- **Instructions to follow**
Having read the entries, repeat all of them exactly.

Collected data entries:
▬▬▬
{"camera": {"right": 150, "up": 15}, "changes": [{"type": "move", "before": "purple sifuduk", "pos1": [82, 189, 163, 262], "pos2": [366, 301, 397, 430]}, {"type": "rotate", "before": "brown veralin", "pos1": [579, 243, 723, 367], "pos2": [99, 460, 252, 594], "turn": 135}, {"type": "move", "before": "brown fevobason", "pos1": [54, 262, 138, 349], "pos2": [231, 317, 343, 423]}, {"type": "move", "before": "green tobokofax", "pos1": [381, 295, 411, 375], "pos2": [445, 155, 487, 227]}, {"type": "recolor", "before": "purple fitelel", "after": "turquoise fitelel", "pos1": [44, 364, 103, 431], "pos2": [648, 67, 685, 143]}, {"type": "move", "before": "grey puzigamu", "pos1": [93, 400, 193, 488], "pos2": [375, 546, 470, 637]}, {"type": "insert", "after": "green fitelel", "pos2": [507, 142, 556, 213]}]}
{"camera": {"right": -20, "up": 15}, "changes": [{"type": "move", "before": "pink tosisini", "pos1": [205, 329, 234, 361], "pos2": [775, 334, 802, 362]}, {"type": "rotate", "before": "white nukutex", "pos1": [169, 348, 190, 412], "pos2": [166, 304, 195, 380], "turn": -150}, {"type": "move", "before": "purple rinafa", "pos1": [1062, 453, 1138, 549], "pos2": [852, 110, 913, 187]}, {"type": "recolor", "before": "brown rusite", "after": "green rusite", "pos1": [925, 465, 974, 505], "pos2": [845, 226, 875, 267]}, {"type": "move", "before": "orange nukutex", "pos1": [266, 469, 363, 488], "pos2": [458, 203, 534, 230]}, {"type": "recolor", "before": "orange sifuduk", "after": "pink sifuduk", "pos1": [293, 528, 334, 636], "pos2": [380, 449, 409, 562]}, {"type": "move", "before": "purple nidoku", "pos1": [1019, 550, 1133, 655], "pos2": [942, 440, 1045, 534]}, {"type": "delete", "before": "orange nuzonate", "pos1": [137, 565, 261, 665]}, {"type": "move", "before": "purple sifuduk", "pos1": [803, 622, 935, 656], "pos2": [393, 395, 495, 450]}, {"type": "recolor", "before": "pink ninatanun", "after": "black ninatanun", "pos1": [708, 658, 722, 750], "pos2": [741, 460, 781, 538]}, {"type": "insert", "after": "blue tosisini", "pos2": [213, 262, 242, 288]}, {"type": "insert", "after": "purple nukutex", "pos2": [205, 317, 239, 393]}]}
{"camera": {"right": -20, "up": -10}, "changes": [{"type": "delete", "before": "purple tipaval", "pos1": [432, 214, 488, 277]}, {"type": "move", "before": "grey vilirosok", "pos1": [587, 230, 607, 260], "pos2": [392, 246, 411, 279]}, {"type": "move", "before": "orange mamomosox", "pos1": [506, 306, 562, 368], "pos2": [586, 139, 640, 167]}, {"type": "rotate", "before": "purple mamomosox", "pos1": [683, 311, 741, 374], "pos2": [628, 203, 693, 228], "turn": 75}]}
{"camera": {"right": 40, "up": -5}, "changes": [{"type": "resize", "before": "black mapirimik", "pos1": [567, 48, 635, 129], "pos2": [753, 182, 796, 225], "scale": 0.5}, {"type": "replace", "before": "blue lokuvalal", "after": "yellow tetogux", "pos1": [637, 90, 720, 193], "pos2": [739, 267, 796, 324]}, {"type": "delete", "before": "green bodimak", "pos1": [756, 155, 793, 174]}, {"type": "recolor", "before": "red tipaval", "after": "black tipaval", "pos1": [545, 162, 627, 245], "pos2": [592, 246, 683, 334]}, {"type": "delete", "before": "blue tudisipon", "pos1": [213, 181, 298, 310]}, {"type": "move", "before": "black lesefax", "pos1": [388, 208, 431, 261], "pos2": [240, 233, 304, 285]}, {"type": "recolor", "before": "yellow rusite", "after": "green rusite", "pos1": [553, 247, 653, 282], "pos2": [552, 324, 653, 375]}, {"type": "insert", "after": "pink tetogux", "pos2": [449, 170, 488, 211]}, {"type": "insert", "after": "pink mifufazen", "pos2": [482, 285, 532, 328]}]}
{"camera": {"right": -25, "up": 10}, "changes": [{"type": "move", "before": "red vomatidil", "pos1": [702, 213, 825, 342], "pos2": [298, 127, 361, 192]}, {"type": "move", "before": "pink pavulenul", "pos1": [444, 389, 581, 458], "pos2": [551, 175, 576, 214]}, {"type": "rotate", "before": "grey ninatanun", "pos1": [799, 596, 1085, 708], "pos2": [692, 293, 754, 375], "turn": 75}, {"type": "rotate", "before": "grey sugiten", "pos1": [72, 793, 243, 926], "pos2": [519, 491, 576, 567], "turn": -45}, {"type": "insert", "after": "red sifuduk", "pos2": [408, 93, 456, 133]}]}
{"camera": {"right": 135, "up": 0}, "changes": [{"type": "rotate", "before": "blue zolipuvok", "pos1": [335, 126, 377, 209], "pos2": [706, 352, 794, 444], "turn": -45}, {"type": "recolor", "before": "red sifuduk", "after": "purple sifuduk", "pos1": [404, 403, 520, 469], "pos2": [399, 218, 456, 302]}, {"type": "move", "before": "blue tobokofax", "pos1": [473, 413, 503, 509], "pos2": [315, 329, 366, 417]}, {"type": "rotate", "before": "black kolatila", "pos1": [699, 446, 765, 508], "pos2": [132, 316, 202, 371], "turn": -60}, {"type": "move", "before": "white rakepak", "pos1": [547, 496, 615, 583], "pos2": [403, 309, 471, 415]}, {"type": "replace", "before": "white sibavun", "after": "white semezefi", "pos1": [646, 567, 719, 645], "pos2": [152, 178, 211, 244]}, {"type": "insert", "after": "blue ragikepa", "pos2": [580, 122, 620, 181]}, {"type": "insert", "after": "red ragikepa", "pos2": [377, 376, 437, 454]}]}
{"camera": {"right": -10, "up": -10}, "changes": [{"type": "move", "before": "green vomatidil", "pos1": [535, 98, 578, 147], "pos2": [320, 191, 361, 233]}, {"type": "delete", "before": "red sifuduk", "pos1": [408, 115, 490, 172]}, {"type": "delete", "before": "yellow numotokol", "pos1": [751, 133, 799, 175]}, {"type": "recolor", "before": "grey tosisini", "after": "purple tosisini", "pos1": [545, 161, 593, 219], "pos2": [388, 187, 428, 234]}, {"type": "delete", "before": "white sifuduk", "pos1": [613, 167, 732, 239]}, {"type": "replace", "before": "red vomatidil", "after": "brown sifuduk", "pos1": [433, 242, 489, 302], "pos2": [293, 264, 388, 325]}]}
▬▬▬
- **Solution to this exercise**
{"camera": {"right": 150, "up": 15}, "changes": [{"type": "move", "before": "purple sifuduk", "pos1": [82, 189, 163, 262], "pos2": [366, 301, 397, 430]}, {"type": "rotate", "before": "brown veralin", "pos1": [579, 243, 723, 367], "pos2": [99, 460, 252, 594], "turn": 135}, {"type": "move", "before": "brown fevobason", "pos1": [54, 262, 138, 349], "pos2": [231, 317, 343, 423]}, {"type": "move", "before": "green tobokofax", "pos1": [381, 295, 411, 375], "pos2": [445, 155, 487, 227]}, {"type": "recolor", "before": "purple fitelel", "after": "turquoise fitelel", "pos1": [44, 364, 103, 431], "pos2": [648, 67, 685, 143]}, {"type": "move", "before": "grey puzigamu", "pos1": [93, 400, 193, 488], "pos2": [375, 546, 470, 637]}, {"type": "insert", "after": "green fitelel", "pos2": [507, 142, 556, 213]}]}
{"camera": {"right": -20, "up": 15}, "changes": [{"type": "move", "before": "pink tosisini", "pos1": [205, 329, 234, 361], "pos2": [775, 334, 802, 362]}, {"type": "rotate", "before": "white nukutex", "pos1": [169, 348, 190, 412], "pos2": [166, 304, 195, 380], "turn": -150}, {"type": "move", "before": "purple rinafa", "pos1": [1062, 453, 1138, 549], "pos2": [852, 110, 913, 187]}, {"type": "recolor", "before": "brown rusite", "after": "green rusite", "pos1": [925, 465, 974, 505], "pos2": [845, 226, 875, 267]}, {"type": "move", "before": "orange nukutex", "pos1": [266, 469, 363, 488], "pos2": [458, 203, 534, 230]}, {"type": "recolor", "before": "orange sifuduk", "after": "pink sifuduk", "pos1": [293, 528, 334, 636], "pos2": [380, 449, 409, 562]}, {"type": "move", "before": "purple nidoku", "pos1": [1019, 550, 1133, 655], "pos2": [942, 440, 1045, 534]}, {"type": "delete", "before": "orange nuzonate", "pos1": [137, 565, 261, 665]}, {"type": "move", "before": "purple sifuduk", "pos1": [803, 622, 935, 656], "pos2": [393, 395, 495, 450]}, {"type": "recolor", "before": "pink ninatanun", "after": "black ninatanun", "pos1": [708, 658, 722, 750], "pos2": [741, 460, 781, 538]}, {"type": "insert", "after": "blue tosisini", "pos2": [213, 262, 242, 288]}, {"type": "insert", "after": "purple nukutex", "pos2": [205, 317, 239, 393]}]}
{"camera": {"right": -20, "up": -10}, "changes": [{"type": "delete", "before": "purple tipaval", "pos1": [432, 214, 488, 277]}, {"type": "move", "before": "grey vilirosok", "pos1": [587, 230, 607, 260], "pos2": [392, 246, 411, 279]}, {"type": "move", "before": "orange mamomosox", "pos1": [506, 306, 562, 368], "pos2": [586, 139, 640, 167]}, {"type": "rotate", "before": "purple mamomosox", "pos1": [683, 311, 741, 374], "pos2": [628, 203, 693, 228], "turn": 75}]}
{"camera": {"right": 40, "up": -5}, "changes": [{"type": "resize", "before": "black mapirimik", "pos1": [567, 48, 635, 129], "pos2": [753, 182, 796, 225], "scale": 0.5}, {"type": "replace", "before": "blue lokuvalal", "after": "yellow tetogux", "pos1": [637, 90, 720, 193], "pos2": [739, 267, 796, 324]}, {"type": "delete", "before": "green bodimak", "pos1": [756, 155, 793, 174]}, {"type": "recolor", "before": "red tipaval", "after": "black tipaval", "pos1": [545, 162, 627, 245], "pos2": [592, 246, 683, 334]}, {"type": "delete", "before": "blue tudisipon", "pos1": [213, 181, 298, 310]}, {"type": "move", "before": "black lesefax", "pos1": [388, 208, 431, 261], "pos2": [240, 233, 304, 285]}, {"type": "recolor", "before": "yellow rusite", "after": "green rusite", "pos1": [553, 247, 653, 282], "pos2": [552, 324, 653, 375]}, {"type": "insert", "after": "pink tetogux", "pos2": [449, 170, 488, 211]}, {"type": "insert", "after": "pink mifufazen", "pos2": [482, 285, 532, 328]}]}
{"camera": {"right": -25, "up": 10}, "changes": [{"type": "move", "before": "red vomatidil", "pos1": [702, 213, 825, 342], "pos2": [298, 127, 361, 192]}, {"type": "move", "before": "pink pavulenul", "pos1": [444, 389, 581, 458], "pos2": [551, 175, 576, 214]}, {"type": "rotate", "before": "grey ninatanun", "pos1": [799, 596, 1085, 708], "pos2": [692, 293, 754, 375], "turn": 75}, {"type": "rotate", "before": "grey sugiten", "pos1": [72, 793, 243, 926], "pos2": [519, 491, 576, 567], "turn": -45}, {"type": "insert", "after": "red sifuduk", "pos2": [408, 93, 456, 133]}]}
{"camera": {"right": 135, "up": 0}, "changes": [{"type": "rotate", "before": "blue zolipuvok", "pos1": [335, 126, 377, 209], "pos2": [706, 352, 794, 444], "turn": -45}, {"type": "recolor", "before": "red sifuduk", "after": "purple sifuduk", "pos1": [404, 403, 520, 469], "pos2": [399, 218, 456, 302]}, {"type": "move", "before": "blue tobokofax", "pos1": [473, 413, 503, 509], "pos2": [315, 329, 366, 417]}, {"type": "rotate", "before": "black kolatila", "pos1": [699, 446, 765, 508], "pos2": [132, 316, 202, 371], "turn": -60}, {"type": "move", "before": "white rakepak", "pos1": [547, 496, 615, 583], "pos2": [403, 309, 471, 415]}, {"type": "replace", "before": "white sibavun", "after": "white semezefi", "pos1": [646, 567, 719, 645], "pos2": [152, 178, 211, 244]}, {"type": "insert", "after": "blue ragikepa", "pos2": [580, 122, 620, 181]}, {"type": "insert", "after": "red ragikepa", "pos2": [377, 376, 437, 454]}]}
{"camera": {"right": -10, "up": -10}, "changes": [{"type": "move", "before": "green vomatidil", "pos1": [535, 98, 578, 147], "pos2": [320, 191, 361, 233]}, {"type": "delete", "before": "red sifuduk", "pos1": [408, 115, 490, 172]}, {"type": "delete", "before": "yellow numotokol", "pos1": [751, 133, 799, 175]}, {"type": "recolor", "before": "grey tosisini", "after": "purple tosisini", "pos1": [545, 161, 593, 219], "pos2": [388, 187, 428, 234]}, {"type": "delete", "before": "white sifuduk", "pos1": [613, 167, 732, 239]}, {"type": "replace", "before": "red vomatidil", "after": "brown sifuduk", "pos1": [433, 242, 489, 302], "pos2": [293, 264, 388, 325]}]}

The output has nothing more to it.